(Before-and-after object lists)
--

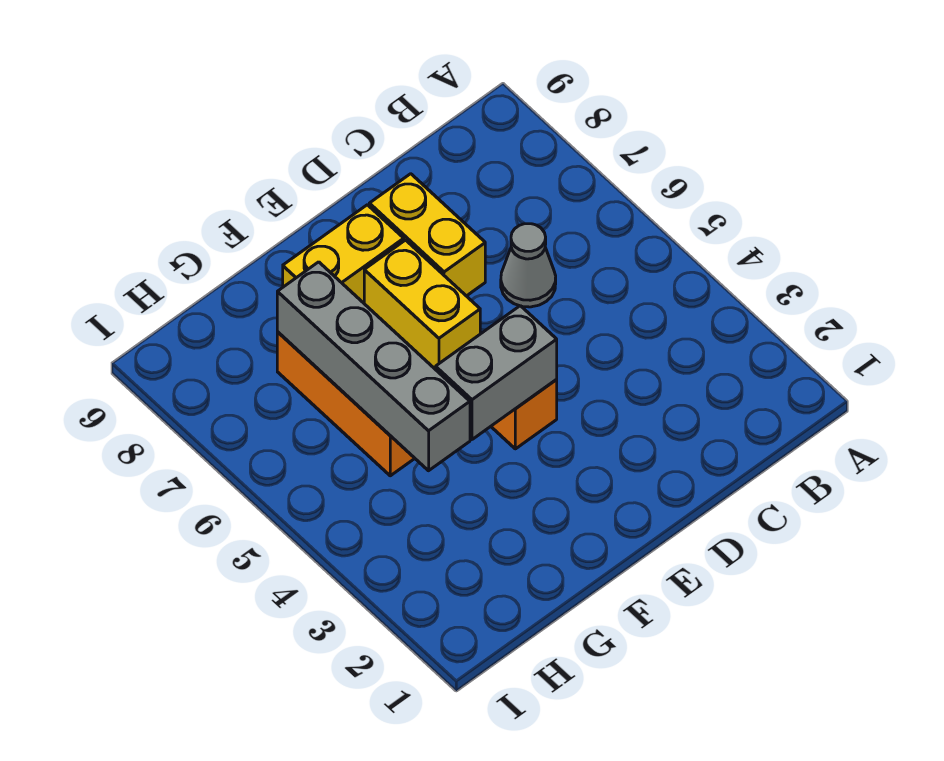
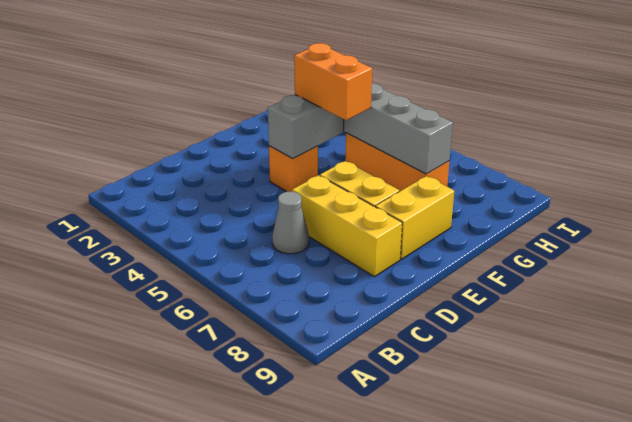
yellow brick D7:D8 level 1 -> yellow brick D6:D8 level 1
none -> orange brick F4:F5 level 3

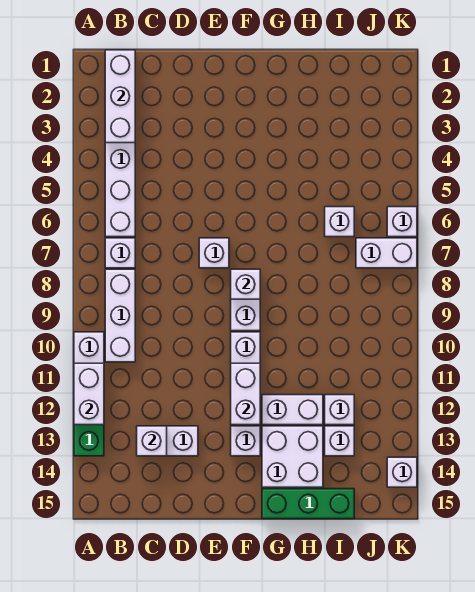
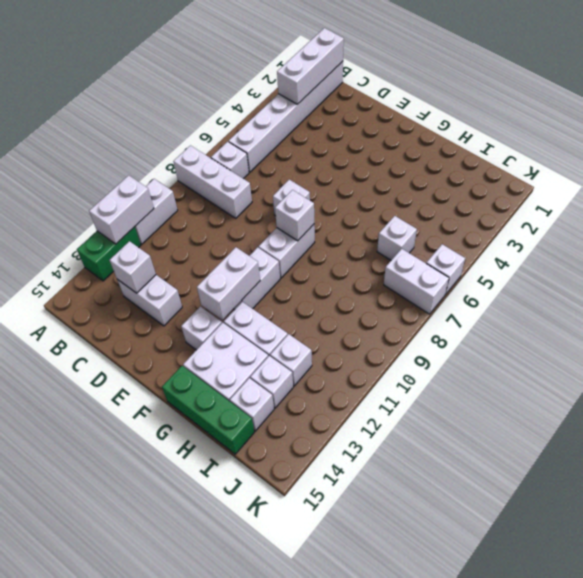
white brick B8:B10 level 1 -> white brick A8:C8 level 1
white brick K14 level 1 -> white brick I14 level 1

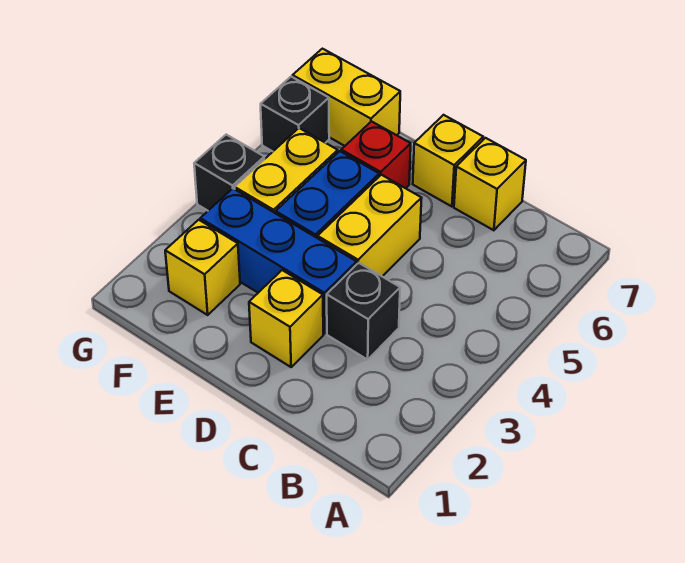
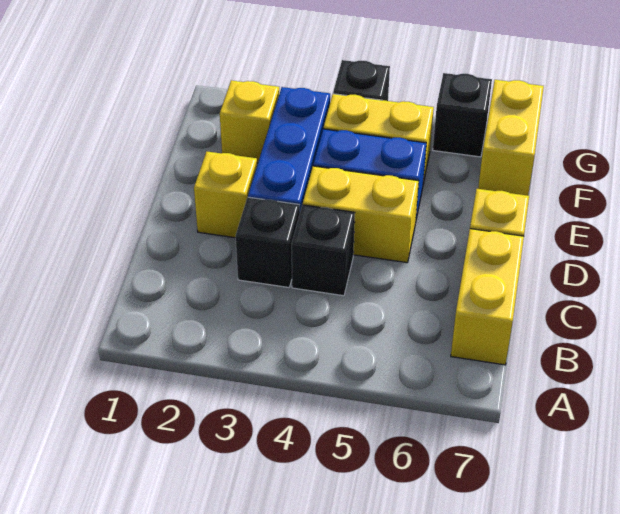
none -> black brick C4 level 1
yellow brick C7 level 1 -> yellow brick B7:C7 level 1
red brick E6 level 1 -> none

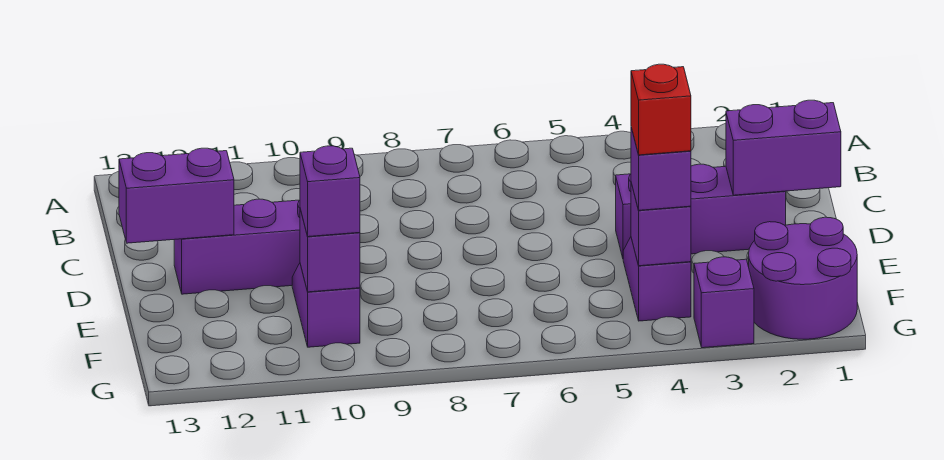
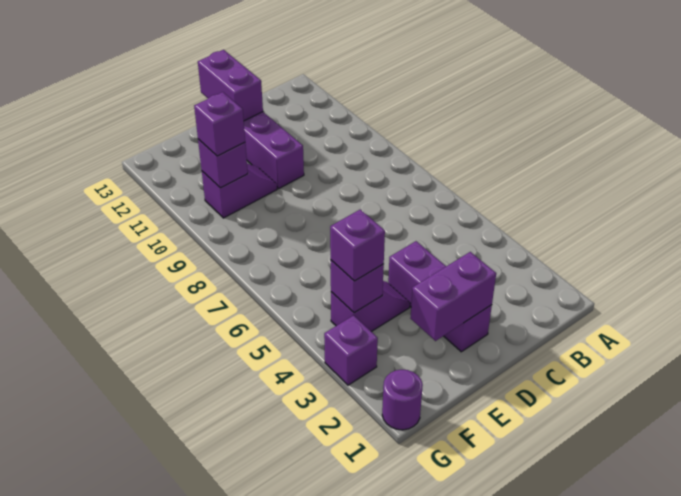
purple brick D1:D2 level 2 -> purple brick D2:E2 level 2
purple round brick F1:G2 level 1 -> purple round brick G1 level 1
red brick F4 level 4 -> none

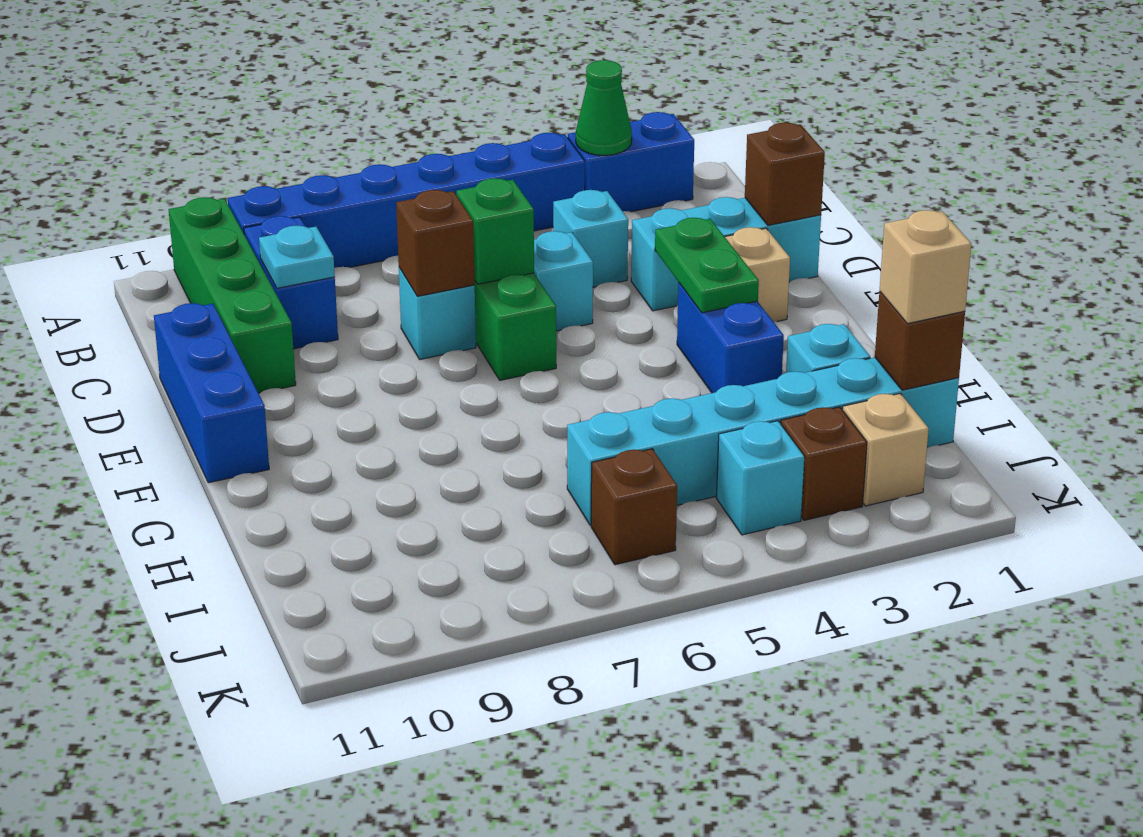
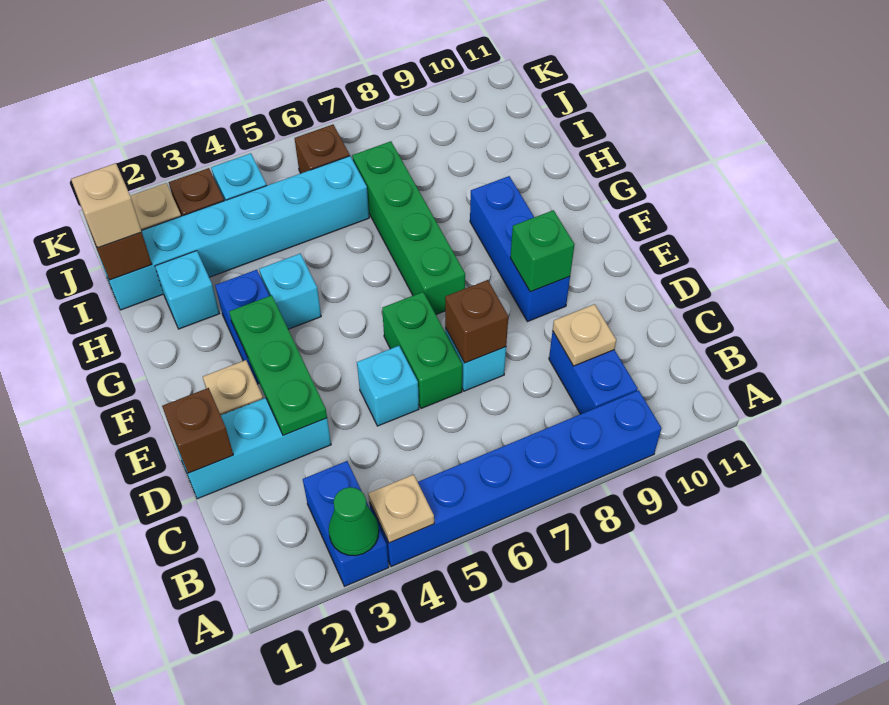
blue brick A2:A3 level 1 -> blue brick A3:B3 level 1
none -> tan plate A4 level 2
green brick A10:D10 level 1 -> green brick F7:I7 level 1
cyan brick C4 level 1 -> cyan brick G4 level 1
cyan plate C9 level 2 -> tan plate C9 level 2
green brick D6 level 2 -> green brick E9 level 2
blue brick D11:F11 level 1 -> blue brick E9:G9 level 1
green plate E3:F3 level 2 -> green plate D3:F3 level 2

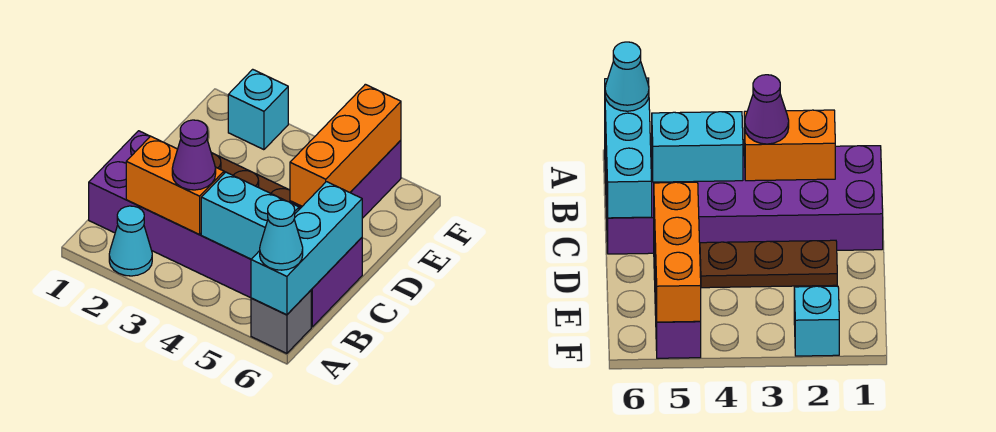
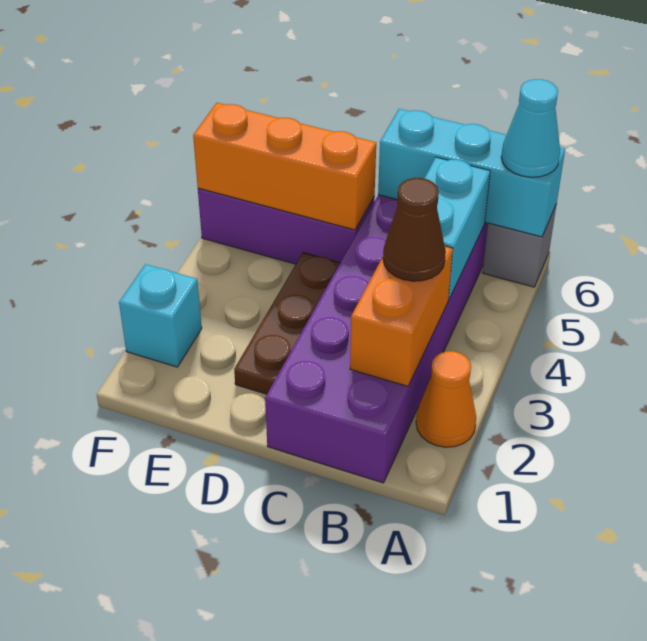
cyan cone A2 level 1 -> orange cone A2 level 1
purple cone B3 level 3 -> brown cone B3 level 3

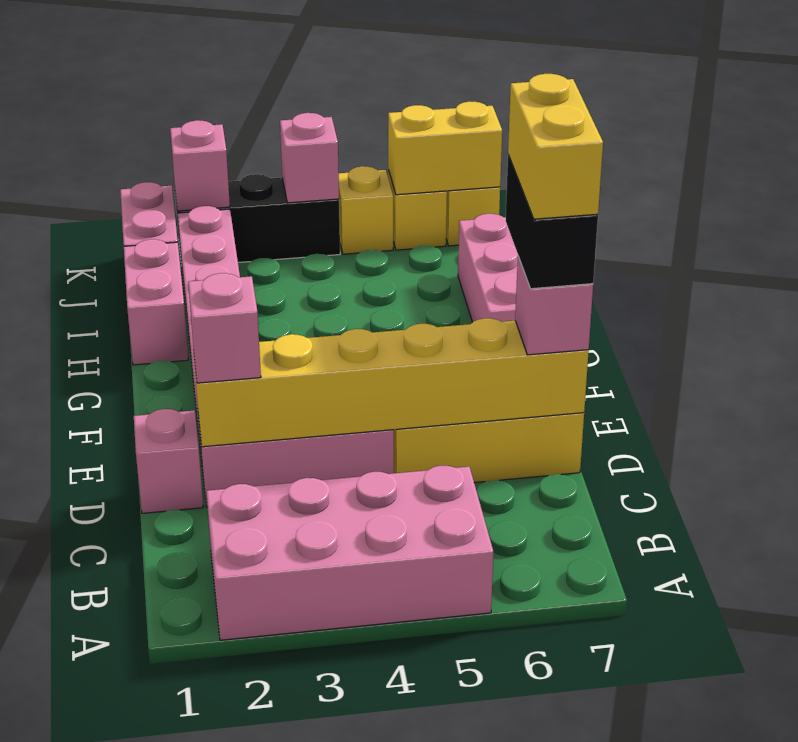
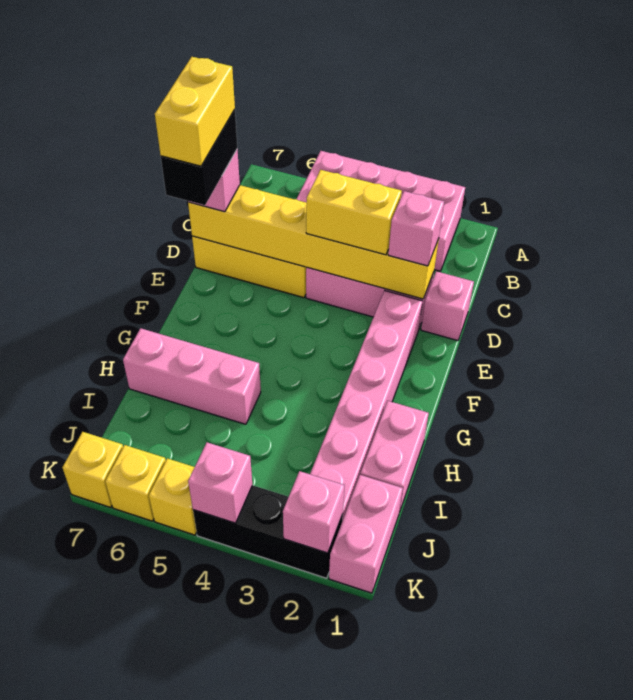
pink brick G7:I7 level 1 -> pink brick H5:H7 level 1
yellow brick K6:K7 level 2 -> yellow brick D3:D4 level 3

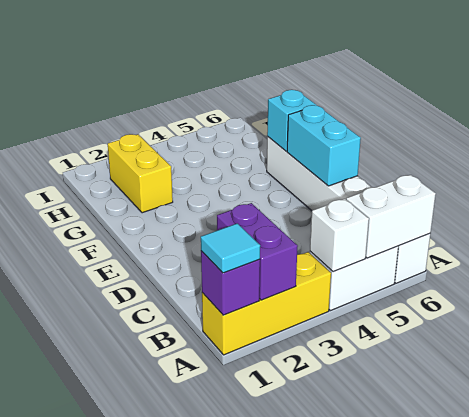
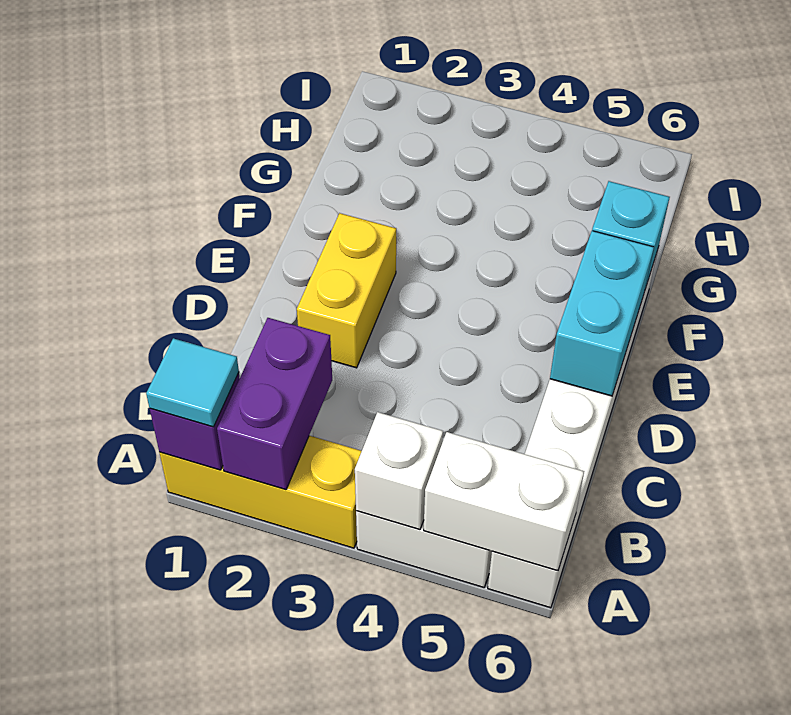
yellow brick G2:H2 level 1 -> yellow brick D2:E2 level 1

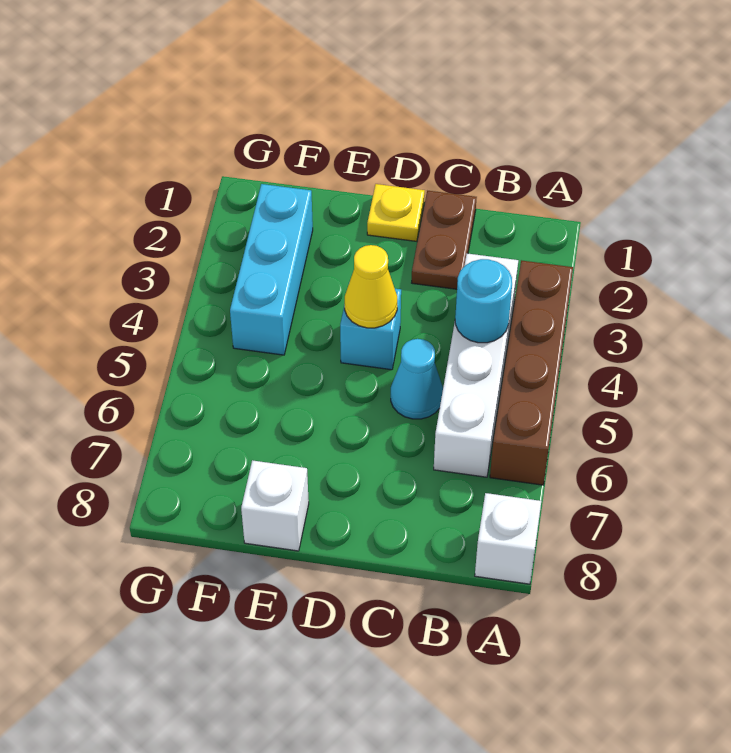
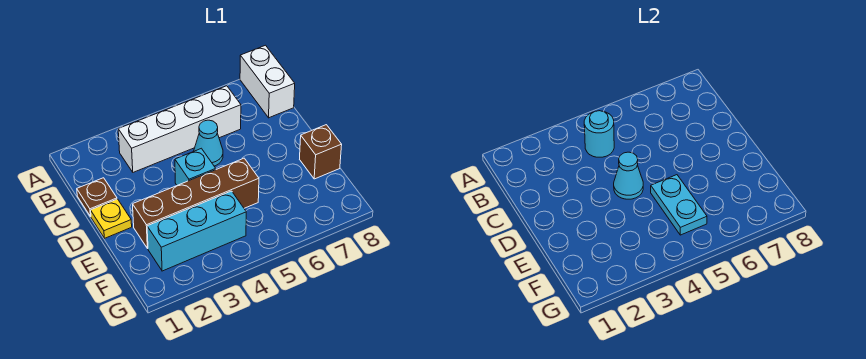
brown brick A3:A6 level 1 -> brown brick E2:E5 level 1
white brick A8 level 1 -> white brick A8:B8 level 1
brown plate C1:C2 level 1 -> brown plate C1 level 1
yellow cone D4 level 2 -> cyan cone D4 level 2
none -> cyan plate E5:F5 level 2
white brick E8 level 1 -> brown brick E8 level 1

--

Task requirements - The reply should hold only the lines running from the top of the records to the line containing "none -> tan plate A4 level 2", both included, copied exactly with no pictures.

Reply to the task -
yellow brick D7:D8 level 1 -> yellow brick D6:D8 level 1
none -> orange brick F4:F5 level 3

white brick B8:B10 level 1 -> white brick A8:C8 level 1
white brick K14 level 1 -> white brick I14 level 1

none -> black brick C4 level 1
yellow brick C7 level 1 -> yellow brick B7:C7 level 1
red brick E6 level 1 -> none

purple brick D1:D2 level 2 -> purple brick D2:E2 level 2
purple round brick F1:G2 level 1 -> purple round brick G1 level 1
red brick F4 level 4 -> none

blue brick A2:A3 level 1 -> blue brick A3:B3 level 1
none -> tan plate A4 level 2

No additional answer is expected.